** RECORDS TO PROCESS follows **
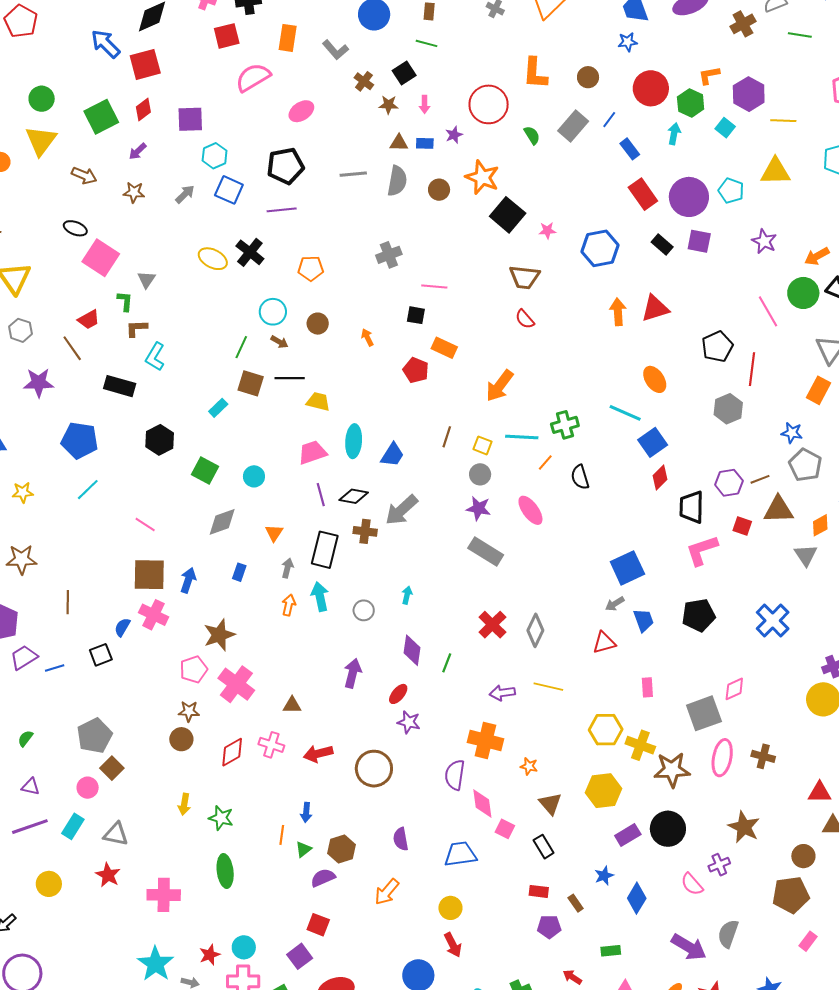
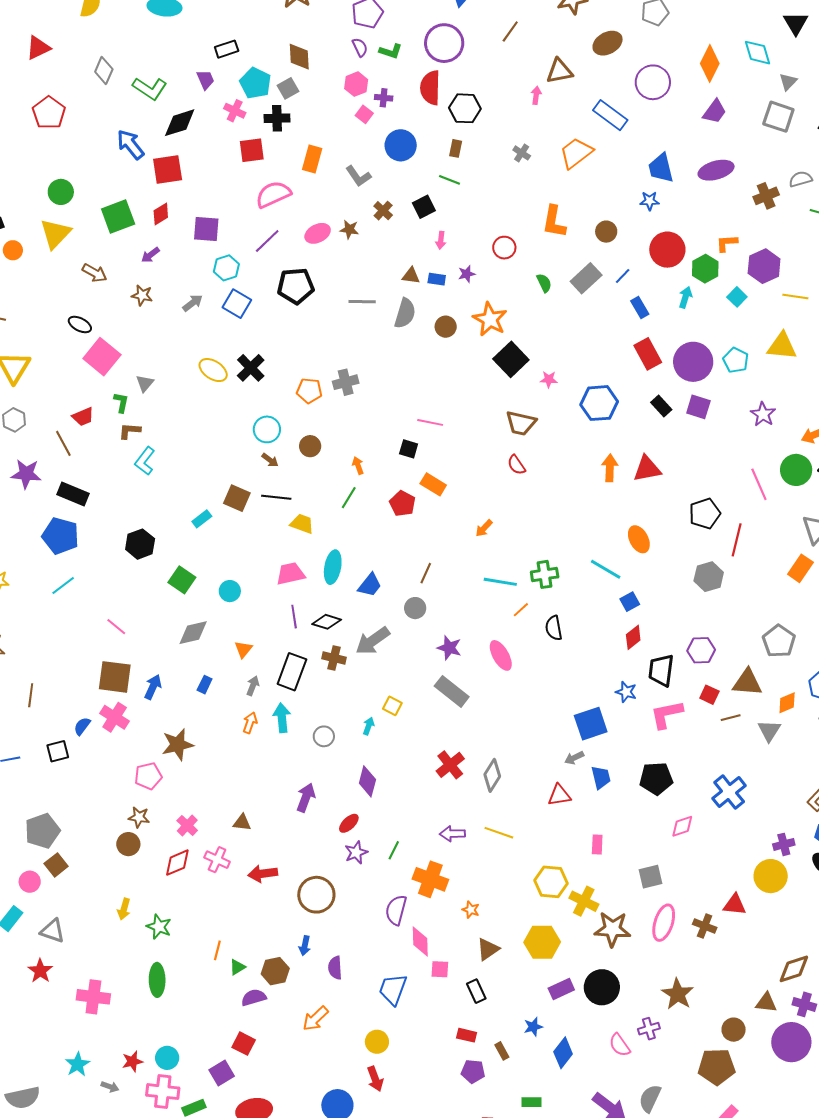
red circle: (489, 104) -> (504, 248), size x0.6
brown star: (388, 105) -> (349, 229), moved
purple line: (282, 210) -> (267, 241), moved, turned -44
gray cross: (389, 255) -> (346, 382), moved
green line: (241, 347) -> (349, 498), moved
black rectangle: (120, 386) -> (73, 494), moved
orange arrow: (500, 386) -> (484, 528), size x0.6
blue star: (792, 433) -> (626, 692), moved
blue square: (653, 442) -> (630, 602), size x0.7
yellow square: (483, 445) -> (392, 706), moved
gray circle: (480, 474) -> (415, 608), moved
brown line: (760, 479) -> (731, 718), moved
green line: (447, 663) -> (394, 850), moved
pink cross: (236, 684) -> (187, 826), moved, size x0.6
pink diamond: (734, 689) -> (682, 826), moved
gray square: (704, 713) -> (651, 877), size x0.7
purple star: (409, 722) -> (356, 852), turned 30
red triangle: (820, 792) -> (735, 905), moved
brown triangle: (550, 804) -> (488, 949), turned 30
blue arrow: (306, 812) -> (305, 946), moved
pink square: (505, 829) -> (440, 969), turned -30
blue trapezoid: (460, 854) -> (393, 989), turned -68
cyan star: (155, 964) -> (78, 1064), size x0.7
** End of RECORDS TO PROCESS **
Your answer must restate the entries word for word and contain no pictures.

» FINAL ANSWER:
red circle: (489, 104) -> (504, 248), size x0.6
brown star: (388, 105) -> (349, 229), moved
purple line: (282, 210) -> (267, 241), moved, turned -44
gray cross: (389, 255) -> (346, 382), moved
green line: (241, 347) -> (349, 498), moved
black rectangle: (120, 386) -> (73, 494), moved
orange arrow: (500, 386) -> (484, 528), size x0.6
blue star: (792, 433) -> (626, 692), moved
blue square: (653, 442) -> (630, 602), size x0.7
yellow square: (483, 445) -> (392, 706), moved
gray circle: (480, 474) -> (415, 608), moved
brown line: (760, 479) -> (731, 718), moved
green line: (447, 663) -> (394, 850), moved
pink cross: (236, 684) -> (187, 826), moved, size x0.6
pink diamond: (734, 689) -> (682, 826), moved
gray square: (704, 713) -> (651, 877), size x0.7
purple star: (409, 722) -> (356, 852), turned 30
red triangle: (820, 792) -> (735, 905), moved
brown triangle: (550, 804) -> (488, 949), turned 30
blue arrow: (306, 812) -> (305, 946), moved
pink square: (505, 829) -> (440, 969), turned -30
blue trapezoid: (460, 854) -> (393, 989), turned -68
cyan star: (155, 964) -> (78, 1064), size x0.7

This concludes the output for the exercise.